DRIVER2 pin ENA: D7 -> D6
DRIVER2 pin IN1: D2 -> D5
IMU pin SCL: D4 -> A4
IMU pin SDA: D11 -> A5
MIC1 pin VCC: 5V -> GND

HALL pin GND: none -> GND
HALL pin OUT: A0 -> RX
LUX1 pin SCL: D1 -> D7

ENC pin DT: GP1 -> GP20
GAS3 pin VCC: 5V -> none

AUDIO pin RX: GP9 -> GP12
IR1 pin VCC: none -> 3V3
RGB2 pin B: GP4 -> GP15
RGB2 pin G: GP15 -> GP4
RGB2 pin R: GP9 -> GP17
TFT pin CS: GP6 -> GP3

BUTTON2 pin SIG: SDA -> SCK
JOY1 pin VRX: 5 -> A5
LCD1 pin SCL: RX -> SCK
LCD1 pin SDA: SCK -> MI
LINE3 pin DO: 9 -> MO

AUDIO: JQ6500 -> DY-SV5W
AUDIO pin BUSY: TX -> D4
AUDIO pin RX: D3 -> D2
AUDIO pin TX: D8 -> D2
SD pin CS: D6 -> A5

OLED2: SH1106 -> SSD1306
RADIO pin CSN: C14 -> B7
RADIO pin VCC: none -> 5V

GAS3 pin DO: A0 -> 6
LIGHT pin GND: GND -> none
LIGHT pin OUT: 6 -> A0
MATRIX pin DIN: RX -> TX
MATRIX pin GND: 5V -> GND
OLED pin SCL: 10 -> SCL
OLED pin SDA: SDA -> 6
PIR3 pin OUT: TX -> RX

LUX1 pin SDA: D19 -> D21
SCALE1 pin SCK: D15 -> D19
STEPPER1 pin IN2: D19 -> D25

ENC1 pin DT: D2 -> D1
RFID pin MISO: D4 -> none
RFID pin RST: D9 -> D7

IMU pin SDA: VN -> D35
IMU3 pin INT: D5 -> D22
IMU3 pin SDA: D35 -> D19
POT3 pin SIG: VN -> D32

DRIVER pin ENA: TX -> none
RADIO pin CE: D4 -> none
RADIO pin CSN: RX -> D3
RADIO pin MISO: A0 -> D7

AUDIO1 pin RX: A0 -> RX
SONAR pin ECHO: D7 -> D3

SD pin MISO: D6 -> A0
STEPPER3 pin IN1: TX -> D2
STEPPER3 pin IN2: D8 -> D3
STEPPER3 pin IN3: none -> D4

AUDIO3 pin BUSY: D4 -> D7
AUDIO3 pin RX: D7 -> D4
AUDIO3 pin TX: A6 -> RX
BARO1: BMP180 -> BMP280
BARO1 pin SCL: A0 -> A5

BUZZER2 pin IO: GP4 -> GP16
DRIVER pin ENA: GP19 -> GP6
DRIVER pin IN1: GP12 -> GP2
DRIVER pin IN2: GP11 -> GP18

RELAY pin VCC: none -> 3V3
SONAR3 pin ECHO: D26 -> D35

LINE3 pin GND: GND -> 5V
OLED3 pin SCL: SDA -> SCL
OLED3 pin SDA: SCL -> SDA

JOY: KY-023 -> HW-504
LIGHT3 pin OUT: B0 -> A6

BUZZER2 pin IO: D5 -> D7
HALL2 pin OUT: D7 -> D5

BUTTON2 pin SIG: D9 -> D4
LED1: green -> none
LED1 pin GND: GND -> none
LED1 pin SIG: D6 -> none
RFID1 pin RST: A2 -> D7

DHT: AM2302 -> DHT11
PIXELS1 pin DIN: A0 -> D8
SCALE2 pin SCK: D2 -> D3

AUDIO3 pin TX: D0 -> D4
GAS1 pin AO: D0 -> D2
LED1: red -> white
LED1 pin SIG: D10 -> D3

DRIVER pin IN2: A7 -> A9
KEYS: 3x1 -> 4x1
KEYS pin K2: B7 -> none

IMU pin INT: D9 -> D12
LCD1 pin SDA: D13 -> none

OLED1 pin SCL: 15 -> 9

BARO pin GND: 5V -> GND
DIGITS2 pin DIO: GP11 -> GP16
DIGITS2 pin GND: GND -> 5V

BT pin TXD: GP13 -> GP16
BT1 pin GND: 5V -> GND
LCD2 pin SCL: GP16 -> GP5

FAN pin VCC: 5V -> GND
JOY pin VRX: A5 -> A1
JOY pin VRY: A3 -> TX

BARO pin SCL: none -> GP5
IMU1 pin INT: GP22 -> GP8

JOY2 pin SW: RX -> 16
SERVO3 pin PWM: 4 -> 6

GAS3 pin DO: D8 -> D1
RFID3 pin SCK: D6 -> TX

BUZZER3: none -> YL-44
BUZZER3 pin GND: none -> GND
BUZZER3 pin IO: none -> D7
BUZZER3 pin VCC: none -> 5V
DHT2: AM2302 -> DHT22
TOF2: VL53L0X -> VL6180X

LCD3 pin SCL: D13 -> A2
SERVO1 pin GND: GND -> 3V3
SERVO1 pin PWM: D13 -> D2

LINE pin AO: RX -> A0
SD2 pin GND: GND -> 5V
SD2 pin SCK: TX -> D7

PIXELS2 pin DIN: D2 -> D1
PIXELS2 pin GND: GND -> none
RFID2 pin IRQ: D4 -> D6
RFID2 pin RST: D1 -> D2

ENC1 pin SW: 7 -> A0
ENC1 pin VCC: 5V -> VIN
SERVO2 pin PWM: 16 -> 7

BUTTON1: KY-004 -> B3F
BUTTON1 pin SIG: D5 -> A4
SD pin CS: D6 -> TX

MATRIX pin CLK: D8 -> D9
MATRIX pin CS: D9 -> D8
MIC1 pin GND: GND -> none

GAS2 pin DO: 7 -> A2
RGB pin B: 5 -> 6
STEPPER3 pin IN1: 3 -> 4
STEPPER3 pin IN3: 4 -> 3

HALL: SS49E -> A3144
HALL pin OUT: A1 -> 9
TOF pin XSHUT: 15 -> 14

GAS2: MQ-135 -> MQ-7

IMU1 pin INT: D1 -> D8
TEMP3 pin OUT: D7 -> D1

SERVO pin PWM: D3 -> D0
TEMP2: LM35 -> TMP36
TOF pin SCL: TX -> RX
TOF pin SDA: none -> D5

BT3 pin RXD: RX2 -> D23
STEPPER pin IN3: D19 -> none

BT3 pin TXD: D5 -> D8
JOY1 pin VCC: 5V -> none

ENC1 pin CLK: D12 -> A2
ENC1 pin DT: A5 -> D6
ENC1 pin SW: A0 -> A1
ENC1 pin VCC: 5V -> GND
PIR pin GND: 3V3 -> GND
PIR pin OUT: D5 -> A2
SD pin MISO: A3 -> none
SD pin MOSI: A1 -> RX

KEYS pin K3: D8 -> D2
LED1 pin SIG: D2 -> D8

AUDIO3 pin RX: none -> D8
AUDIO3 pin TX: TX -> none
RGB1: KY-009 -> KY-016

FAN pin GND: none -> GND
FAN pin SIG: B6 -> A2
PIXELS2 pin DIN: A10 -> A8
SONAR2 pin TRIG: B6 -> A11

**Directions**
Word for word, copy out all the data given above.

**Answer to this task**
DRIVER2 pin ENA: D7 -> D6
DRIVER2 pin IN1: D2 -> D5
IMU pin SCL: D4 -> A4
IMU pin SDA: D11 -> A5
MIC1 pin VCC: 5V -> GND

HALL pin GND: none -> GND
HALL pin OUT: A0 -> RX
LUX1 pin SCL: D1 -> D7

ENC pin DT: GP1 -> GP20
GAS3 pin VCC: 5V -> none

AUDIO pin RX: GP9 -> GP12
IR1 pin VCC: none -> 3V3
RGB2 pin B: GP4 -> GP15
RGB2 pin G: GP15 -> GP4
RGB2 pin R: GP9 -> GP17
TFT pin CS: GP6 -> GP3

BUTTON2 pin SIG: SDA -> SCK
JOY1 pin VRX: 5 -> A5
LCD1 pin SCL: RX -> SCK
LCD1 pin SDA: SCK -> MI
LINE3 pin DO: 9 -> MO

AUDIO: JQ6500 -> DY-SV5W
AUDIO pin BUSY: TX -> D4
AUDIO pin RX: D3 -> D2
AUDIO pin TX: D8 -> D2
SD pin CS: D6 -> A5

OLED2: SH1106 -> SSD1306
RADIO pin CSN: C14 -> B7
RADIO pin VCC: none -> 5V

GAS3 pin DO: A0 -> 6
LIGHT pin GND: GND -> none
LIGHT pin OUT: 6 -> A0
MATRIX pin DIN: RX -> TX
MATRIX pin GND: 5V -> GND
OLED pin SCL: 10 -> SCL
OLED pin SDA: SDA -> 6
PIR3 pin OUT: TX -> RX

LUX1 pin SDA: D19 -> D21
SCALE1 pin SCK: D15 -> D19
STEPPER1 pin IN2: D19 -> D25

ENC1 pin DT: D2 -> D1
RFID pin MISO: D4 -> none
RFID pin RST: D9 -> D7

IMU pin SDA: VN -> D35
IMU3 pin INT: D5 -> D22
IMU3 pin SDA: D35 -> D19
POT3 pin SIG: VN -> D32

DRIVER pin ENA: TX -> none
RADIO pin CE: D4 -> none
RADIO pin CSN: RX -> D3
RADIO pin MISO: A0 -> D7

AUDIO1 pin RX: A0 -> RX
SONAR pin ECHO: D7 -> D3

SD pin MISO: D6 -> A0
STEPPER3 pin IN1: TX -> D2
STEPPER3 pin IN2: D8 -> D3
STEPPER3 pin IN3: none -> D4

AUDIO3 pin BUSY: D4 -> D7
AUDIO3 pin RX: D7 -> D4
AUDIO3 pin TX: A6 -> RX
BARO1: BMP180 -> BMP280
BARO1 pin SCL: A0 -> A5

BUZZER2 pin IO: GP4 -> GP16
DRIVER pin ENA: GP19 -> GP6
DRIVER pin IN1: GP12 -> GP2
DRIVER pin IN2: GP11 -> GP18

RELAY pin VCC: none -> 3V3
SONAR3 pin ECHO: D26 -> D35

LINE3 pin GND: GND -> 5V
OLED3 pin SCL: SDA -> SCL
OLED3 pin SDA: SCL -> SDA

JOY: KY-023 -> HW-504
LIGHT3 pin OUT: B0 -> A6

BUZZER2 pin IO: D5 -> D7
HALL2 pin OUT: D7 -> D5

BUTTON2 pin SIG: D9 -> D4
LED1: green -> none
LED1 pin GND: GND -> none
LED1 pin SIG: D6 -> none
RFID1 pin RST: A2 -> D7

DHT: AM2302 -> DHT11
PIXELS1 pin DIN: A0 -> D8
SCALE2 pin SCK: D2 -> D3

AUDIO3 pin TX: D0 -> D4
GAS1 pin AO: D0 -> D2
LED1: red -> white
LED1 pin SIG: D10 -> D3

DRIVER pin IN2: A7 -> A9
KEYS: 3x1 -> 4x1
KEYS pin K2: B7 -> none

IMU pin INT: D9 -> D12
LCD1 pin SDA: D13 -> none

OLED1 pin SCL: 15 -> 9

BARO pin GND: 5V -> GND
DIGITS2 pin DIO: GP11 -> GP16
DIGITS2 pin GND: GND -> 5V

BT pin TXD: GP13 -> GP16
BT1 pin GND: 5V -> GND
LCD2 pin SCL: GP16 -> GP5

FAN pin VCC: 5V -> GND
JOY pin VRX: A5 -> A1
JOY pin VRY: A3 -> TX

BARO pin SCL: none -> GP5
IMU1 pin INT: GP22 -> GP8

JOY2 pin SW: RX -> 16
SERVO3 pin PWM: 4 -> 6

GAS3 pin DO: D8 -> D1
RFID3 pin SCK: D6 -> TX

BUZZER3: none -> YL-44
BUZZER3 pin GND: none -> GND
BUZZER3 pin IO: none -> D7
BUZZER3 pin VCC: none -> 5V
DHT2: AM2302 -> DHT22
TOF2: VL53L0X -> VL6180X

LCD3 pin SCL: D13 -> A2
SERVO1 pin GND: GND -> 3V3
SERVO1 pin PWM: D13 -> D2

LINE pin AO: RX -> A0
SD2 pin GND: GND -> 5V
SD2 pin SCK: TX -> D7

PIXELS2 pin DIN: D2 -> D1
PIXELS2 pin GND: GND -> none
RFID2 pin IRQ: D4 -> D6
RFID2 pin RST: D1 -> D2

ENC1 pin SW: 7 -> A0
ENC1 pin VCC: 5V -> VIN
SERVO2 pin PWM: 16 -> 7

BUTTON1: KY-004 -> B3F
BUTTON1 pin SIG: D5 -> A4
SD pin CS: D6 -> TX

MATRIX pin CLK: D8 -> D9
MATRIX pin CS: D9 -> D8
MIC1 pin GND: GND -> none

GAS2 pin DO: 7 -> A2
RGB pin B: 5 -> 6
STEPPER3 pin IN1: 3 -> 4
STEPPER3 pin IN3: 4 -> 3

HALL: SS49E -> A3144
HALL pin OUT: A1 -> 9
TOF pin XSHUT: 15 -> 14

GAS2: MQ-135 -> MQ-7

IMU1 pin INT: D1 -> D8
TEMP3 pin OUT: D7 -> D1

SERVO pin PWM: D3 -> D0
TEMP2: LM35 -> TMP36
TOF pin SCL: TX -> RX
TOF pin SDA: none -> D5

BT3 pin RXD: RX2 -> D23
STEPPER pin IN3: D19 -> none

BT3 pin TXD: D5 -> D8
JOY1 pin VCC: 5V -> none

ENC1 pin CLK: D12 -> A2
ENC1 pin DT: A5 -> D6
ENC1 pin SW: A0 -> A1
ENC1 pin VCC: 5V -> GND
PIR pin GND: 3V3 -> GND
PIR pin OUT: D5 -> A2
SD pin MISO: A3 -> none
SD pin MOSI: A1 -> RX

KEYS pin K3: D8 -> D2
LED1 pin SIG: D2 -> D8

AUDIO3 pin RX: none -> D8
AUDIO3 pin TX: TX -> none
RGB1: KY-009 -> KY-016

FAN pin GND: none -> GND
FAN pin SIG: B6 -> A2
PIXELS2 pin DIN: A10 -> A8
SONAR2 pin TRIG: B6 -> A11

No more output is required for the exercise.